WHAT YOU NEED TO DO
Copy out each line of the data below that contains the word "dial".

INPUT DATA

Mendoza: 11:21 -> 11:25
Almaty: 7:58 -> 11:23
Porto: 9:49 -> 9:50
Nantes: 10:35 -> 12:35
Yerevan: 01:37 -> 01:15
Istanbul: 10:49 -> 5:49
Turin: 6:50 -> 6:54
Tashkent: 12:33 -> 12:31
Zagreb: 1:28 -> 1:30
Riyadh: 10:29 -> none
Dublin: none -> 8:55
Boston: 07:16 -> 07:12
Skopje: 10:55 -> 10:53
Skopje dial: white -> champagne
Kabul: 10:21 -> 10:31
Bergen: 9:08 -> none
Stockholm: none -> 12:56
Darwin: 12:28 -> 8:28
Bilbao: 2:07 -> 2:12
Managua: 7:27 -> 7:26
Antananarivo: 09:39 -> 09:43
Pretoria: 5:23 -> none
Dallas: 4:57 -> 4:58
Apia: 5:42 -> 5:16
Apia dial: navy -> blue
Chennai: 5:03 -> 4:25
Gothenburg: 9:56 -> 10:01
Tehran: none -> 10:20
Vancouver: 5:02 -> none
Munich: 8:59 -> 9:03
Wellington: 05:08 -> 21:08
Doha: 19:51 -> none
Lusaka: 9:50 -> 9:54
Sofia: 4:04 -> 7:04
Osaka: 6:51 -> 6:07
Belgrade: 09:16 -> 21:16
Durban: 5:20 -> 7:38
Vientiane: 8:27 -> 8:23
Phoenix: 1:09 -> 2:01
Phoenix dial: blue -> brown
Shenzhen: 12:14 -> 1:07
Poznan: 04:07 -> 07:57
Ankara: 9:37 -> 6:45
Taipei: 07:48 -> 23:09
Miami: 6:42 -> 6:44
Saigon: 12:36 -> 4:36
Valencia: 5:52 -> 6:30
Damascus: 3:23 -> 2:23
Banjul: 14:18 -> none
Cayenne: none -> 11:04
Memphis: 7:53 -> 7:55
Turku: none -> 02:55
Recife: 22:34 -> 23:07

FULL SOLUTION
Skopje dial: white -> champagne
Apia dial: navy -> blue
Phoenix dial: blue -> brown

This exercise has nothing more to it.